Lines of data:

:::::

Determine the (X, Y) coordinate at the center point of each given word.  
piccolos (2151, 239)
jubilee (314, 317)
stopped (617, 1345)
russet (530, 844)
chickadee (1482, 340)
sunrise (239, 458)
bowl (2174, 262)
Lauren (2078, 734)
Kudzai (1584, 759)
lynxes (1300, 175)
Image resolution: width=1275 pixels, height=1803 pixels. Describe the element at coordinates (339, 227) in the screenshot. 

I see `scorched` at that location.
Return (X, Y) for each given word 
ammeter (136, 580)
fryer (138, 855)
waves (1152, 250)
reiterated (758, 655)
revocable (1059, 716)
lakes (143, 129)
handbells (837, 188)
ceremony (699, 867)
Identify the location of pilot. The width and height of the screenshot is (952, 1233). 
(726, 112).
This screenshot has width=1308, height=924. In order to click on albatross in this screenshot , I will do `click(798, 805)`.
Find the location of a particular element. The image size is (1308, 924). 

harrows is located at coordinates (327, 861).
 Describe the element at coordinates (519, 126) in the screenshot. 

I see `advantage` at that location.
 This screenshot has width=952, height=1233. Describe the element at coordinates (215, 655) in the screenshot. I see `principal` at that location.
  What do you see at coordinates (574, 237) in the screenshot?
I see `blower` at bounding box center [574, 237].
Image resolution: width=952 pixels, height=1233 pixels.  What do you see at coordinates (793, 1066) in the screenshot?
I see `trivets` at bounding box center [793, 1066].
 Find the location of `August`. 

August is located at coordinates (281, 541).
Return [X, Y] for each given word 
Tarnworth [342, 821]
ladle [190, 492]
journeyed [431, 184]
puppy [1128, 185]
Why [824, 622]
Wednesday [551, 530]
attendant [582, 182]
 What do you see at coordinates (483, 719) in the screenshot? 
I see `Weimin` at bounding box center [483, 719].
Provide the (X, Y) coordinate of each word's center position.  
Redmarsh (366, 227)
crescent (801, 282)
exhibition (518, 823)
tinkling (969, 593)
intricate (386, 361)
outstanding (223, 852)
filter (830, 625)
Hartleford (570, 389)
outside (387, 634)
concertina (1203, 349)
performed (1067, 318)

:::::

SET EXERCISE:
Pull out each line of the data above that contains the string "given".

RIGHT ANSWER:
Determine the (X, Y) coordinate at the center point of each given word.  
Return (X, Y) for each given word 
Return [X, Y] for each given word 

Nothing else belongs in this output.